Activity: Output the entries below so that they read exactly as they do now.

(Items listed in a dataset)
+---+

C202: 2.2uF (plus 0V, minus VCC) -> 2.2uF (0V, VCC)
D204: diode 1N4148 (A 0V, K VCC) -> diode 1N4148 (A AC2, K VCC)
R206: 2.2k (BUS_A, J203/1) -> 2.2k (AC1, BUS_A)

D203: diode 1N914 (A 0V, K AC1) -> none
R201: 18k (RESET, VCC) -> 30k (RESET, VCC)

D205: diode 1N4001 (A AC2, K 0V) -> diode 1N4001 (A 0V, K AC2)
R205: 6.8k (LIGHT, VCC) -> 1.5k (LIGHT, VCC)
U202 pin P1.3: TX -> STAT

+---+

Solved problem:
C202: 2.2uF (plus 0V, minus VCC) -> 2.2uF (0V, VCC)
D204: diode 1N4148 (A 0V, K VCC) -> diode 1N4148 (A AC2, K VCC)
R206: 2.2k (BUS_A, J203/1) -> 2.2k (AC1, BUS_A)

D203: diode 1N914 (A 0V, K AC1) -> none
R201: 18k (RESET, VCC) -> 30k (RESET, VCC)

D205: diode 1N4001 (A AC2, K 0V) -> diode 1N4001 (A 0V, K AC2)
R205: 6.8k (LIGHT, VCC) -> 1.5k (LIGHT, VCC)
U202 pin P1.3: TX -> STAT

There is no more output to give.